PROBLEM :: Would you please repeat the lines in the listing below from the one containing "gone | jar/red" through the final one, exactly as they appear?

:: RECORD SET

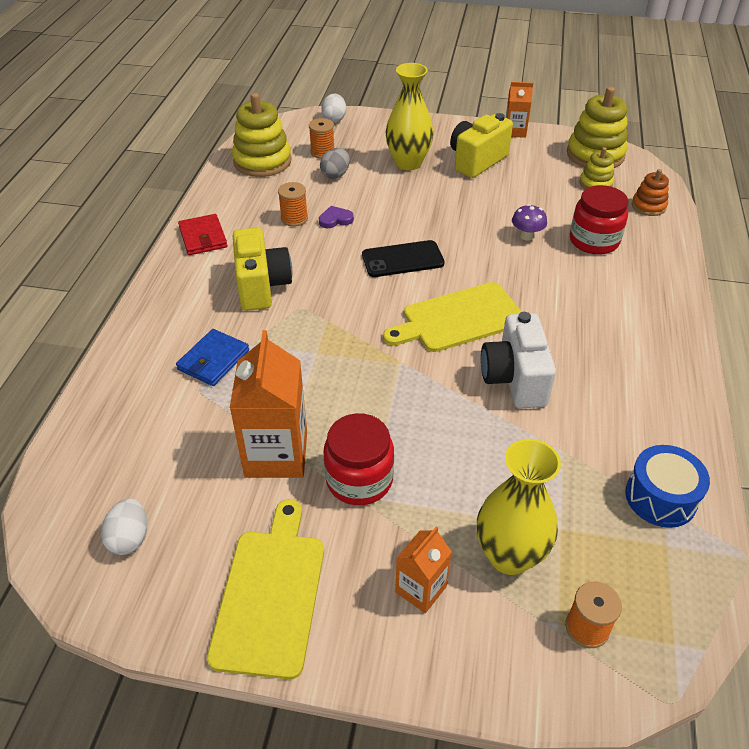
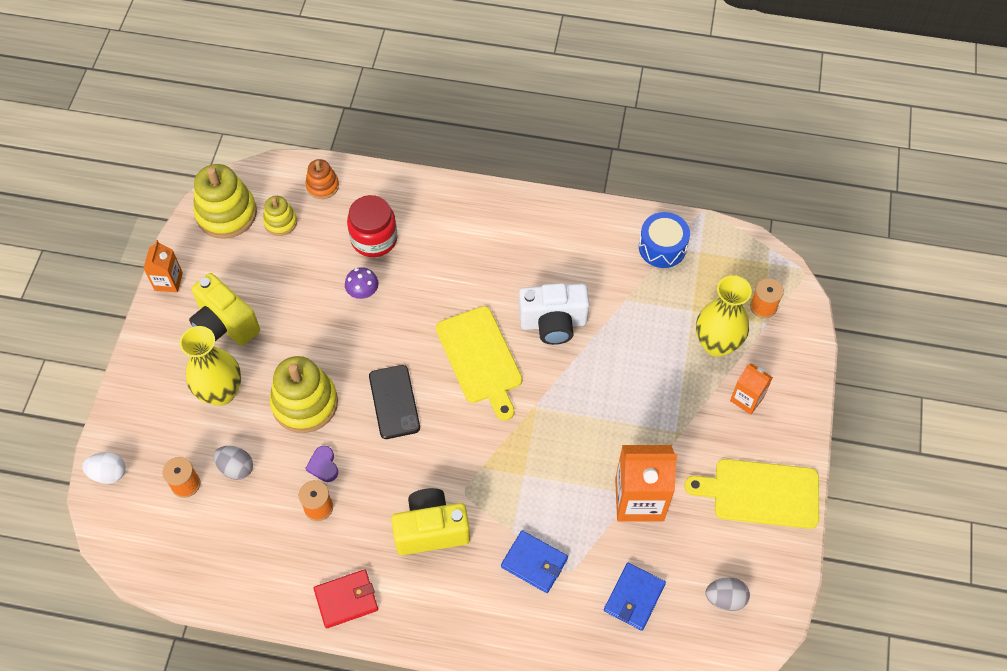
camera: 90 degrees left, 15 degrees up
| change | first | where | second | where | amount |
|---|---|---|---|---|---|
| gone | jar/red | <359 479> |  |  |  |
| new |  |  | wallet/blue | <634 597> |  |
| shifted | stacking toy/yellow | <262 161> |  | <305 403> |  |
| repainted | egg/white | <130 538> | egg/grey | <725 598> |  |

::::

REPLY TO THE EXERCISE ::
| gone | jar/red | <359 479> |  |  |  |
| new |  |  | wallet/blue | <634 597> |  |
| shifted | stacking toy/yellow | <262 161> |  | <305 403> |  |
| repainted | egg/white | <130 538> | egg/grey | <725 598> |  |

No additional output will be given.